Object change listings
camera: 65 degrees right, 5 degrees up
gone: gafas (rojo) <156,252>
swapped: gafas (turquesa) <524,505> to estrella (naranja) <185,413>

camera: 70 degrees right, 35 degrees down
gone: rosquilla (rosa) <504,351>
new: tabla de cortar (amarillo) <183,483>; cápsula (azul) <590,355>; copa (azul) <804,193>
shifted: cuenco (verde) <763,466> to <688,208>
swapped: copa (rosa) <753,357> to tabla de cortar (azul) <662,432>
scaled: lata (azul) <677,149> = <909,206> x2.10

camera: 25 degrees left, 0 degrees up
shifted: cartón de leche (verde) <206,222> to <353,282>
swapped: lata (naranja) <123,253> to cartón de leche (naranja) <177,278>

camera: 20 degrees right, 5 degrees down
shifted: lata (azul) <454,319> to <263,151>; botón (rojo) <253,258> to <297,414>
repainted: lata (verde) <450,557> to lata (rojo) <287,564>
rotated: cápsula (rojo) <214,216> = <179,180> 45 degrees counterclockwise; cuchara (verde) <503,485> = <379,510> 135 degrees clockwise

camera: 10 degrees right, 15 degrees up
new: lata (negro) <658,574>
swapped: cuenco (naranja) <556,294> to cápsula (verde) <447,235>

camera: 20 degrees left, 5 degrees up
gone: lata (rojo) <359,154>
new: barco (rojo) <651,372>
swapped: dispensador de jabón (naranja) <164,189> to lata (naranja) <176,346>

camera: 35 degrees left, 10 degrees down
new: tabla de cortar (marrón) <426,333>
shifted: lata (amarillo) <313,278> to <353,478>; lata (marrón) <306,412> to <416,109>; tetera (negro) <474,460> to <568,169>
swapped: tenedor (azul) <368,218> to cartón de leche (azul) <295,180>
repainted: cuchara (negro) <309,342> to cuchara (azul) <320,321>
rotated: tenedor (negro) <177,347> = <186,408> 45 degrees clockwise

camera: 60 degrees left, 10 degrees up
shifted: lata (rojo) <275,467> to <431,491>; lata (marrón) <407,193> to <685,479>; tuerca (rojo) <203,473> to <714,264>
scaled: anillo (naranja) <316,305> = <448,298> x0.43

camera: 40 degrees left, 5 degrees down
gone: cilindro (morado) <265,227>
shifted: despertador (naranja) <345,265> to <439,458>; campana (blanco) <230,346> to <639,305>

▶ [Problem requirements]: Go through the entries and copy every line that has "marrón".

▶ [Exercise result]:
new: tabla de cortar (marrón) <426,333>
shifted: lata (amarillo) <313,278> to <353,478>; lata (marrón) <306,412> to <416,109>; tetera (negro) <474,460> to <568,169>
shifted: lata (rojo) <275,467> to <431,491>; lata (marrón) <407,193> to <685,479>; tuerca (rojo) <203,473> to <714,264>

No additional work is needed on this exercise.